*** Opening of MATERIAL TO PROCESS ***
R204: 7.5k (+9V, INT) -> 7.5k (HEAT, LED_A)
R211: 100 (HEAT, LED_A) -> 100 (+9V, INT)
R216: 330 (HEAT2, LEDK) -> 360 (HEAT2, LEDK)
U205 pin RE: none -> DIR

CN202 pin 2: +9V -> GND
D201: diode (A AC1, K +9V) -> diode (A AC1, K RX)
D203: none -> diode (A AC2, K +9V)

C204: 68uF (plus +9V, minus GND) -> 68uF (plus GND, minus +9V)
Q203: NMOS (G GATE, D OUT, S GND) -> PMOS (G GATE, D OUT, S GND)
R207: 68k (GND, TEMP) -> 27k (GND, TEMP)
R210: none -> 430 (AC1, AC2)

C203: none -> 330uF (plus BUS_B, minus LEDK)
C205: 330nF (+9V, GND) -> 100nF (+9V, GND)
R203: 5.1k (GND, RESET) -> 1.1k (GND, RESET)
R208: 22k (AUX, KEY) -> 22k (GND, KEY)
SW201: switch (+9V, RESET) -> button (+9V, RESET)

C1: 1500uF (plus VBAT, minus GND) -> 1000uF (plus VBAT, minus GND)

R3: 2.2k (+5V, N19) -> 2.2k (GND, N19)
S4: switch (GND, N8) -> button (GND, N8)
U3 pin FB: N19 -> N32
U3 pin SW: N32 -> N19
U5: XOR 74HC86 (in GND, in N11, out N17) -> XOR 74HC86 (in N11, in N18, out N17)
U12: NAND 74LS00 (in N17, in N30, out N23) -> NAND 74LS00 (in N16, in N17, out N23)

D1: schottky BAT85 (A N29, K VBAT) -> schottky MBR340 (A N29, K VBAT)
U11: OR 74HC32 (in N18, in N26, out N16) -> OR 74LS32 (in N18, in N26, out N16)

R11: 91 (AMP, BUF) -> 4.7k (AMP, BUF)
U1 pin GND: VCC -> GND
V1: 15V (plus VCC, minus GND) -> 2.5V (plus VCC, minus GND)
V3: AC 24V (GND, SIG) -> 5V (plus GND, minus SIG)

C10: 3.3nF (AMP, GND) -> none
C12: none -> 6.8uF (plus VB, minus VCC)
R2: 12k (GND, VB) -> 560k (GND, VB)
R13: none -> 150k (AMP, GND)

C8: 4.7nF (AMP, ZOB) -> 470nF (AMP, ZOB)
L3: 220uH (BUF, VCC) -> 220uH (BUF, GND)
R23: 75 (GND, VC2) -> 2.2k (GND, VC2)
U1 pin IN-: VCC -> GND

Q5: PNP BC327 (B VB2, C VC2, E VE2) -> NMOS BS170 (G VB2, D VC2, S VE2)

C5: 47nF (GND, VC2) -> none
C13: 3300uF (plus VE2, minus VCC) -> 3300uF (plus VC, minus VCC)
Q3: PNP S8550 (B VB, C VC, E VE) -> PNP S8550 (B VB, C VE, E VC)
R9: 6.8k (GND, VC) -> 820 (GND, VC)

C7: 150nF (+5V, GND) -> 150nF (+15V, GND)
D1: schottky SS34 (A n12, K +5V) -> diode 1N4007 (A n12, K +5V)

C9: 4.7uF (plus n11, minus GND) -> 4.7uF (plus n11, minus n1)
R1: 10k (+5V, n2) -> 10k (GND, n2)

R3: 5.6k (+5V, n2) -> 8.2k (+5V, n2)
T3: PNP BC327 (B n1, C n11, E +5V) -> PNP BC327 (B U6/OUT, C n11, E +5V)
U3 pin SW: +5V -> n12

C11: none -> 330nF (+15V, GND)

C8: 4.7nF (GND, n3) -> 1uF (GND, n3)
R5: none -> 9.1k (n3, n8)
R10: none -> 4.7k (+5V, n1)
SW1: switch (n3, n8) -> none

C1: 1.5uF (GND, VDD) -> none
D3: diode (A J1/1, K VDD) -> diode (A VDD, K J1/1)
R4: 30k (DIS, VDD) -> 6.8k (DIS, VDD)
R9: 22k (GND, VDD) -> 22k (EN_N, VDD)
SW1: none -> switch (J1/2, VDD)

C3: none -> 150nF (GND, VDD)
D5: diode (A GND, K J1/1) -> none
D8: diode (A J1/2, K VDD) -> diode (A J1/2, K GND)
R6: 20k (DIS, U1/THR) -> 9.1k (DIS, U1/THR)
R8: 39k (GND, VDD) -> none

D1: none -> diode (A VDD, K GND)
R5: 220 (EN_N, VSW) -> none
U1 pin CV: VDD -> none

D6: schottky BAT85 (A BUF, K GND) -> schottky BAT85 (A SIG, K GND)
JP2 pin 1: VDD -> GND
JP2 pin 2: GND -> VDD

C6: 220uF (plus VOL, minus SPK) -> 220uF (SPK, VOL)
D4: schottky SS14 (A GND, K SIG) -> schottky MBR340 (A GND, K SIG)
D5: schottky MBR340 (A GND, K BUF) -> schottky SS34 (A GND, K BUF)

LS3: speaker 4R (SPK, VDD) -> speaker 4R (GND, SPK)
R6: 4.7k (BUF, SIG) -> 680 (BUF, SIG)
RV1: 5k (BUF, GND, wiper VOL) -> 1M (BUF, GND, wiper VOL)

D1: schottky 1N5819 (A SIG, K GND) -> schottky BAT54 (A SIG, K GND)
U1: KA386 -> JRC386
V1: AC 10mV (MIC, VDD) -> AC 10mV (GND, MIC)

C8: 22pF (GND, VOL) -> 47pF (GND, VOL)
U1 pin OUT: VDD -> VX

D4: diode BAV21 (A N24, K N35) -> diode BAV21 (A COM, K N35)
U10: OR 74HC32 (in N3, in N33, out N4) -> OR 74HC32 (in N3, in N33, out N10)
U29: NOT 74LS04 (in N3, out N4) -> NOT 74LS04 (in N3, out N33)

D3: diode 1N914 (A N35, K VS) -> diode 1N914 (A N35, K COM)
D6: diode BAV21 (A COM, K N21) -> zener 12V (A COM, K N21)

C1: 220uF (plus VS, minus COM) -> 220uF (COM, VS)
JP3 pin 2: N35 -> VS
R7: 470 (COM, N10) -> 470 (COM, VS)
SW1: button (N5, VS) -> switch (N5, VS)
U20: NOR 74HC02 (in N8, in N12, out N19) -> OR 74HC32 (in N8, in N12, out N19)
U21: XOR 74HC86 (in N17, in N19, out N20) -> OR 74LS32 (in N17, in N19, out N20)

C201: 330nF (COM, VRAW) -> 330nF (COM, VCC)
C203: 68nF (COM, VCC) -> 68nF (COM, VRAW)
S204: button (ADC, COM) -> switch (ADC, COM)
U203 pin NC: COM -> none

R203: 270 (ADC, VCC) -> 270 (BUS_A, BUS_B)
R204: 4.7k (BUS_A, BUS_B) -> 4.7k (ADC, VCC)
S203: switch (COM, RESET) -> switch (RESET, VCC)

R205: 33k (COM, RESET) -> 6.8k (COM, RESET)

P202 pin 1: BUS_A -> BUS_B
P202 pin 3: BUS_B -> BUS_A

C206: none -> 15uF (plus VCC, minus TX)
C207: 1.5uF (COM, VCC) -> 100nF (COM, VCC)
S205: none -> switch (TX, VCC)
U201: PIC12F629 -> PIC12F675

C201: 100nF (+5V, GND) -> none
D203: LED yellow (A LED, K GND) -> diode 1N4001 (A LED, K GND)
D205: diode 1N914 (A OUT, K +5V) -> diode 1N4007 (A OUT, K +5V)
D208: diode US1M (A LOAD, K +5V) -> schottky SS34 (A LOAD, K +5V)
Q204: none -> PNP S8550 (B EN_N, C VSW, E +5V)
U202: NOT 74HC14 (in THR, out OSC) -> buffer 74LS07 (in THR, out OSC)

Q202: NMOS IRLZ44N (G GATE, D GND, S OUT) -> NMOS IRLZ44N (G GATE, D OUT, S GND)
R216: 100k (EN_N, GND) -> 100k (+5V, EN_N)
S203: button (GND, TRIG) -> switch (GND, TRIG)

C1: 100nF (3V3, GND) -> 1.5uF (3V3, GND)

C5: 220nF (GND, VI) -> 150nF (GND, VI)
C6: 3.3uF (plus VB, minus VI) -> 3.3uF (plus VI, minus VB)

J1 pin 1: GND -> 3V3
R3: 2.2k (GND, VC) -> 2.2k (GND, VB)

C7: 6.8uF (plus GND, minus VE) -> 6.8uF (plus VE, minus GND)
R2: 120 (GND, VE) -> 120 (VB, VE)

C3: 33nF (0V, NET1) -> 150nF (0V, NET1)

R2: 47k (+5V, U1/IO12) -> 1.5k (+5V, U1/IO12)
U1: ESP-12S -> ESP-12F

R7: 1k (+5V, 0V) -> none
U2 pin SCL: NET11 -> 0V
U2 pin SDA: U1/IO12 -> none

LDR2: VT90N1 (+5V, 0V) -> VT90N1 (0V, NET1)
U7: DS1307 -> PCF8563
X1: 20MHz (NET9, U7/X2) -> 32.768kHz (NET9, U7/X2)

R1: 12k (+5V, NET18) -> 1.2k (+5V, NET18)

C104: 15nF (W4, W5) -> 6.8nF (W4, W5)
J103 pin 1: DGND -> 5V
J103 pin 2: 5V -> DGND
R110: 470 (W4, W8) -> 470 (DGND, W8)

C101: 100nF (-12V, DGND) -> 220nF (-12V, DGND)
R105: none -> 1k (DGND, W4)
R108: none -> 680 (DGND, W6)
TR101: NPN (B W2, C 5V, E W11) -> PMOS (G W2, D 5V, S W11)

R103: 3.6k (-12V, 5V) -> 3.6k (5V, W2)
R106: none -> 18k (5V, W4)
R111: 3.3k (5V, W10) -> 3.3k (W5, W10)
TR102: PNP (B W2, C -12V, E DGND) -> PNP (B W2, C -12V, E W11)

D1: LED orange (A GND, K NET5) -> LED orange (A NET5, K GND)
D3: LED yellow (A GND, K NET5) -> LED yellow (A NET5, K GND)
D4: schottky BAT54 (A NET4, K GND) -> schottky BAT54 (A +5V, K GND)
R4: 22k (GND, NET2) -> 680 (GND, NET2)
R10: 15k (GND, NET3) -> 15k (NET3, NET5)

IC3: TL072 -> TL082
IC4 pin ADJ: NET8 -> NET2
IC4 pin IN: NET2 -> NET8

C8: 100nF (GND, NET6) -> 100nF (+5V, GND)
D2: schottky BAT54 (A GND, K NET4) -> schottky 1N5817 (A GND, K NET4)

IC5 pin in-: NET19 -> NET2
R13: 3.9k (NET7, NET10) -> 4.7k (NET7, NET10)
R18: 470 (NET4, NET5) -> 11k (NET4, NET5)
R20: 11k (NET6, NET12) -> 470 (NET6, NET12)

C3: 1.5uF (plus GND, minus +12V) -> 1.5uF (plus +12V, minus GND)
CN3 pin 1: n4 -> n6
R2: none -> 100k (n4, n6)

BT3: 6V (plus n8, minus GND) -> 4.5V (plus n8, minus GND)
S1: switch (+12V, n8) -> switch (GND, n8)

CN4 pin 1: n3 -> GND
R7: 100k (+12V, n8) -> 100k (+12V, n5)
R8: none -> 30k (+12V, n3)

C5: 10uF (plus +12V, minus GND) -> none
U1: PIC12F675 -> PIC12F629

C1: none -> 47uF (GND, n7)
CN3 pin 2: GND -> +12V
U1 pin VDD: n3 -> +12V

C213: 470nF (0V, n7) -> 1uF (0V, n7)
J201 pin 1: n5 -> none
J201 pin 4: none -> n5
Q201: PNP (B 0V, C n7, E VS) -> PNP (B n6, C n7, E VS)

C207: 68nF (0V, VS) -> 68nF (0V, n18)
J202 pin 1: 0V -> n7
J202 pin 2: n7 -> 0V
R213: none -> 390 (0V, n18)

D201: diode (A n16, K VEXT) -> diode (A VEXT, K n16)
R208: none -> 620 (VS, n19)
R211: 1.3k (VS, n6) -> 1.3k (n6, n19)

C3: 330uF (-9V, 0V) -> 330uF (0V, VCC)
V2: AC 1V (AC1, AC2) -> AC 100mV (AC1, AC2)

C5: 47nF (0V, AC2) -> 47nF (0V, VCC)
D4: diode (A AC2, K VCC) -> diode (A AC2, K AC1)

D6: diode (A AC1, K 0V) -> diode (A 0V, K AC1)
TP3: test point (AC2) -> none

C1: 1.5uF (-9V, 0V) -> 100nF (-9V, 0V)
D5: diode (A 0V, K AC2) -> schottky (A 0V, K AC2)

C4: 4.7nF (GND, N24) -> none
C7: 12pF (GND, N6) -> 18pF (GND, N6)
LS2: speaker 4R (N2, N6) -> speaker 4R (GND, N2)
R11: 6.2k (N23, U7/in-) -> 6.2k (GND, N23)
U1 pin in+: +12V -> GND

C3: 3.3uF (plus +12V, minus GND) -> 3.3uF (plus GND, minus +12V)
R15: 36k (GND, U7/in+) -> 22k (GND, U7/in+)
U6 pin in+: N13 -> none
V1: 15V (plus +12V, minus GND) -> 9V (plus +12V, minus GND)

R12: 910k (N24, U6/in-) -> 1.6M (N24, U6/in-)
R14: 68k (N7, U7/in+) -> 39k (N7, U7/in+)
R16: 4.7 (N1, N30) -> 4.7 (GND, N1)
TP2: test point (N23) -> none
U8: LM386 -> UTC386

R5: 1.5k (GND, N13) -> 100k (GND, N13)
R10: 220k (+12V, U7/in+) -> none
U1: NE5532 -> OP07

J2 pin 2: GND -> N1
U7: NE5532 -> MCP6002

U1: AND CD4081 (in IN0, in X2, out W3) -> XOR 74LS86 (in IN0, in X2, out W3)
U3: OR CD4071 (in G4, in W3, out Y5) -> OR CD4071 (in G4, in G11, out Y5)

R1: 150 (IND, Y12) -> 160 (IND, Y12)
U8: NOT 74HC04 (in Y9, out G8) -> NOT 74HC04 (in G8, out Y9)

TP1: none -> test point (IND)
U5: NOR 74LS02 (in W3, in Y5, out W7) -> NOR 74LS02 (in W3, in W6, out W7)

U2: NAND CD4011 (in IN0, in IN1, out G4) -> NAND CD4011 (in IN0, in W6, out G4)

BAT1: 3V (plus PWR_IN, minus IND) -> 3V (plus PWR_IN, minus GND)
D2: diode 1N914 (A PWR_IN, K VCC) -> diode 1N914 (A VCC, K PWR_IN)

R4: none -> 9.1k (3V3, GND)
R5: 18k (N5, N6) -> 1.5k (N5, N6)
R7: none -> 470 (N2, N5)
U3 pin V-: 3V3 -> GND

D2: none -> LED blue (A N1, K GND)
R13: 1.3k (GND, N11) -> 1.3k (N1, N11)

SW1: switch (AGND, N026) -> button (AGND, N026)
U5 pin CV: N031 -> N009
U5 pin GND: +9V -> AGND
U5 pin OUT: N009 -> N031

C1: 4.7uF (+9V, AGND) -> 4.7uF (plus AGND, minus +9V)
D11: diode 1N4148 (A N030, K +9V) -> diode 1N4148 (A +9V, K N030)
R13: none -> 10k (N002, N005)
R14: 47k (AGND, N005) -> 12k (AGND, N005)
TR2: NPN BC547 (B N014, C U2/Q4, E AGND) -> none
*** Close of MATERIAL TO PROCESS ***
> EXERCISE INSTRUCTIONS:
Leave out every line after the one with "C8: 4.7nF (AMP, ZOB) -> 470nF (AMP, ZOB)". Reproduce the material above exactly from its first line through that line.

> SOLUTION FOR THIS PROBLEM:
R204: 7.5k (+9V, INT) -> 7.5k (HEAT, LED_A)
R211: 100 (HEAT, LED_A) -> 100 (+9V, INT)
R216: 330 (HEAT2, LEDK) -> 360 (HEAT2, LEDK)
U205 pin RE: none -> DIR

CN202 pin 2: +9V -> GND
D201: diode (A AC1, K +9V) -> diode (A AC1, K RX)
D203: none -> diode (A AC2, K +9V)

C204: 68uF (plus +9V, minus GND) -> 68uF (plus GND, minus +9V)
Q203: NMOS (G GATE, D OUT, S GND) -> PMOS (G GATE, D OUT, S GND)
R207: 68k (GND, TEMP) -> 27k (GND, TEMP)
R210: none -> 430 (AC1, AC2)

C203: none -> 330uF (plus BUS_B, minus LEDK)
C205: 330nF (+9V, GND) -> 100nF (+9V, GND)
R203: 5.1k (GND, RESET) -> 1.1k (GND, RESET)
R208: 22k (AUX, KEY) -> 22k (GND, KEY)
SW201: switch (+9V, RESET) -> button (+9V, RESET)

C1: 1500uF (plus VBAT, minus GND) -> 1000uF (plus VBAT, minus GND)

R3: 2.2k (+5V, N19) -> 2.2k (GND, N19)
S4: switch (GND, N8) -> button (GND, N8)
U3 pin FB: N19 -> N32
U3 pin SW: N32 -> N19
U5: XOR 74HC86 (in GND, in N11, out N17) -> XOR 74HC86 (in N11, in N18, out N17)
U12: NAND 74LS00 (in N17, in N30, out N23) -> NAND 74LS00 (in N16, in N17, out N23)

D1: schottky BAT85 (A N29, K VBAT) -> schottky MBR340 (A N29, K VBAT)
U11: OR 74HC32 (in N18, in N26, out N16) -> OR 74LS32 (in N18, in N26, out N16)

R11: 91 (AMP, BUF) -> 4.7k (AMP, BUF)
U1 pin GND: VCC -> GND
V1: 15V (plus VCC, minus GND) -> 2.5V (plus VCC, minus GND)
V3: AC 24V (GND, SIG) -> 5V (plus GND, minus SIG)

C10: 3.3nF (AMP, GND) -> none
C12: none -> 6.8uF (plus VB, minus VCC)
R2: 12k (GND, VB) -> 560k (GND, VB)
R13: none -> 150k (AMP, GND)

C8: 4.7nF (AMP, ZOB) -> 470nF (AMP, ZOB)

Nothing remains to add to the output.